- [Activity]: Exact reproduction of every entry is required.

Colored shape movement records:
■ ■ ■

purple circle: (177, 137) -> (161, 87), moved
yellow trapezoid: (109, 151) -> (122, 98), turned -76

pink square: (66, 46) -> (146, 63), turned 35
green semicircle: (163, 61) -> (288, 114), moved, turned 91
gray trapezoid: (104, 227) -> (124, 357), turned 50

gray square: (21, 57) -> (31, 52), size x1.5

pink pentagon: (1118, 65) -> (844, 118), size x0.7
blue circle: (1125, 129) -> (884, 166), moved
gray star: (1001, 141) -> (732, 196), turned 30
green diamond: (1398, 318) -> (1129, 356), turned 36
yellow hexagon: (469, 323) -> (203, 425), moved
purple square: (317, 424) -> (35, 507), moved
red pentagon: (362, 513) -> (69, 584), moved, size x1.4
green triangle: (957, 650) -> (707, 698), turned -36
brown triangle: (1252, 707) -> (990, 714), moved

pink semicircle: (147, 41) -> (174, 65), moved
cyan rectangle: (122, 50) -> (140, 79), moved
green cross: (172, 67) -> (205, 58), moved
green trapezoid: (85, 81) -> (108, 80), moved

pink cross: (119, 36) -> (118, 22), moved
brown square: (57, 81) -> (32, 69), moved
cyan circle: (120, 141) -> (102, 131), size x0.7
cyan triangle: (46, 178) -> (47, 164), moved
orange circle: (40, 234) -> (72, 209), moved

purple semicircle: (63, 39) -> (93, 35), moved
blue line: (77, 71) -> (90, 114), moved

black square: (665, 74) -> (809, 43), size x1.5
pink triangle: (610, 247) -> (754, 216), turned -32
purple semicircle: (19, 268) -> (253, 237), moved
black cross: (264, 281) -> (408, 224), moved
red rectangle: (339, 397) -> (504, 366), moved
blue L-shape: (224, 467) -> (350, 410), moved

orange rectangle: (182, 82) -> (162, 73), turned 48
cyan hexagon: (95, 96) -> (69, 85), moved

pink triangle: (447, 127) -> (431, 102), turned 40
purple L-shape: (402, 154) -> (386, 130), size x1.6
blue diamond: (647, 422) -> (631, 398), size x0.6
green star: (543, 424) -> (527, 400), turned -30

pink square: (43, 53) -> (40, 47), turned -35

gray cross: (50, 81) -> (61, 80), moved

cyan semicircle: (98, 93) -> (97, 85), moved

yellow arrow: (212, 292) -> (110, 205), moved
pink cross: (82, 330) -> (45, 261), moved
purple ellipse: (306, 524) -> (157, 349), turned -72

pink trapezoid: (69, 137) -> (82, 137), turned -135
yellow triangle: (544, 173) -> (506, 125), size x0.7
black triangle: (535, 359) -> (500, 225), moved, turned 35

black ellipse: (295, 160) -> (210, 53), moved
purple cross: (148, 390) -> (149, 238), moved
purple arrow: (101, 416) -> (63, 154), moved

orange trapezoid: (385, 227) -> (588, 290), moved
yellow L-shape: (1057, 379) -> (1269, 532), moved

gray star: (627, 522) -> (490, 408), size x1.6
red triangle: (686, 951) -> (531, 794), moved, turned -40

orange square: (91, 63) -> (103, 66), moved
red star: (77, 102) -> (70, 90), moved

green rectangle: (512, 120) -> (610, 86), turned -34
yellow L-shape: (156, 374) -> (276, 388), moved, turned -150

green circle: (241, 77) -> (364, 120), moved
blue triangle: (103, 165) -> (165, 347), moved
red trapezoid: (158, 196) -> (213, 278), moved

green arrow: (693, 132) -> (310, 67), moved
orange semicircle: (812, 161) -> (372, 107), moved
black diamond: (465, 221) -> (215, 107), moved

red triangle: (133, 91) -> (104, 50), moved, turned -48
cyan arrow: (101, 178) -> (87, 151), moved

■ ■ ■

- [Exercise response]:
purple circle: (177, 137) -> (161, 87), moved
yellow trapezoid: (109, 151) -> (122, 98), turned -76

pink square: (66, 46) -> (146, 63), turned 35
green semicircle: (163, 61) -> (288, 114), moved, turned 91
gray trapezoid: (104, 227) -> (124, 357), turned 50

gray square: (21, 57) -> (31, 52), size x1.5

pink pentagon: (1118, 65) -> (844, 118), size x0.7
blue circle: (1125, 129) -> (884, 166), moved
gray star: (1001, 141) -> (732, 196), turned 30
green diamond: (1398, 318) -> (1129, 356), turned 36
yellow hexagon: (469, 323) -> (203, 425), moved
purple square: (317, 424) -> (35, 507), moved
red pentagon: (362, 513) -> (69, 584), moved, size x1.4
green triangle: (957, 650) -> (707, 698), turned -36
brown triangle: (1252, 707) -> (990, 714), moved

pink semicircle: (147, 41) -> (174, 65), moved
cyan rectangle: (122, 50) -> (140, 79), moved
green cross: (172, 67) -> (205, 58), moved
green trapezoid: (85, 81) -> (108, 80), moved

pink cross: (119, 36) -> (118, 22), moved
brown square: (57, 81) -> (32, 69), moved
cyan circle: (120, 141) -> (102, 131), size x0.7
cyan triangle: (46, 178) -> (47, 164), moved
orange circle: (40, 234) -> (72, 209), moved

purple semicircle: (63, 39) -> (93, 35), moved
blue line: (77, 71) -> (90, 114), moved

black square: (665, 74) -> (809, 43), size x1.5
pink triangle: (610, 247) -> (754, 216), turned -32
purple semicircle: (19, 268) -> (253, 237), moved
black cross: (264, 281) -> (408, 224), moved
red rectangle: (339, 397) -> (504, 366), moved
blue L-shape: (224, 467) -> (350, 410), moved

orange rectangle: (182, 82) -> (162, 73), turned 48
cyan hexagon: (95, 96) -> (69, 85), moved

pink triangle: (447, 127) -> (431, 102), turned 40
purple L-shape: (402, 154) -> (386, 130), size x1.6
blue diamond: (647, 422) -> (631, 398), size x0.6
green star: (543, 424) -> (527, 400), turned -30

pink square: (43, 53) -> (40, 47), turned -35

gray cross: (50, 81) -> (61, 80), moved

cyan semicircle: (98, 93) -> (97, 85), moved

yellow arrow: (212, 292) -> (110, 205), moved
pink cross: (82, 330) -> (45, 261), moved
purple ellipse: (306, 524) -> (157, 349), turned -72

pink trapezoid: (69, 137) -> (82, 137), turned -135
yellow triangle: (544, 173) -> (506, 125), size x0.7
black triangle: (535, 359) -> (500, 225), moved, turned 35

black ellipse: (295, 160) -> (210, 53), moved
purple cross: (148, 390) -> (149, 238), moved
purple arrow: (101, 416) -> (63, 154), moved

orange trapezoid: (385, 227) -> (588, 290), moved
yellow L-shape: (1057, 379) -> (1269, 532), moved

gray star: (627, 522) -> (490, 408), size x1.6
red triangle: (686, 951) -> (531, 794), moved, turned -40

orange square: (91, 63) -> (103, 66), moved
red star: (77, 102) -> (70, 90), moved

green rectangle: (512, 120) -> (610, 86), turned -34
yellow L-shape: (156, 374) -> (276, 388), moved, turned -150

green circle: (241, 77) -> (364, 120), moved
blue triangle: (103, 165) -> (165, 347), moved
red trapezoid: (158, 196) -> (213, 278), moved

green arrow: (693, 132) -> (310, 67), moved
orange semicircle: (812, 161) -> (372, 107), moved
black diamond: (465, 221) -> (215, 107), moved

red triangle: (133, 91) -> (104, 50), moved, turned -48
cyan arrow: (101, 178) -> (87, 151), moved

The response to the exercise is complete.